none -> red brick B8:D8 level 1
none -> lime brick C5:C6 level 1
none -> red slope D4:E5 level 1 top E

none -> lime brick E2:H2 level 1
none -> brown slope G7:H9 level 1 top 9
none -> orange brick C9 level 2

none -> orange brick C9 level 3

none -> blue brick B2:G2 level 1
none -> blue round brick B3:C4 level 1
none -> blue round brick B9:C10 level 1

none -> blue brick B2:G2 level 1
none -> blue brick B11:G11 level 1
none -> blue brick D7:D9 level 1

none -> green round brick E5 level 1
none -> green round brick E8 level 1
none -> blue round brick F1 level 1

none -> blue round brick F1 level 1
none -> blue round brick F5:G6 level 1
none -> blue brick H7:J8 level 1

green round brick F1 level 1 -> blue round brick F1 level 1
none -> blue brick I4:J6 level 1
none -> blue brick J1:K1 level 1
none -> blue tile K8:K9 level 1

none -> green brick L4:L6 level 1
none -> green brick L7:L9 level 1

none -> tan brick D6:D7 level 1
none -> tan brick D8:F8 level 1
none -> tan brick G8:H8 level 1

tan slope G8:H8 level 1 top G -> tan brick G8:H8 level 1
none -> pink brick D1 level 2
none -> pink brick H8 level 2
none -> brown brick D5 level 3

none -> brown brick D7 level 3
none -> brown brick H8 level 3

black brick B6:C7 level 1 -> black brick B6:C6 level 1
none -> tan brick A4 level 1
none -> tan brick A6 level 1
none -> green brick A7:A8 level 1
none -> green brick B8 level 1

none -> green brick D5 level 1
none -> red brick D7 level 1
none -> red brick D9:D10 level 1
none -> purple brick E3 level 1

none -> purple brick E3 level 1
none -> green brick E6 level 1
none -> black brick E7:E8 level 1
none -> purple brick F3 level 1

* **Problem description**
Your output should be an exact copy of every line from the one containing "none -> brown brick H8 level 3" through the end of the records.

* **Exercise response**
none -> brown brick H8 level 3

black brick B6:C7 level 1 -> black brick B6:C6 level 1
none -> tan brick A4 level 1
none -> tan brick A6 level 1
none -> green brick A7:A8 level 1
none -> green brick B8 level 1

none -> green brick D5 level 1
none -> red brick D7 level 1
none -> red brick D9:D10 level 1
none -> purple brick E3 level 1

none -> purple brick E3 level 1
none -> green brick E6 level 1
none -> black brick E7:E8 level 1
none -> purple brick F3 level 1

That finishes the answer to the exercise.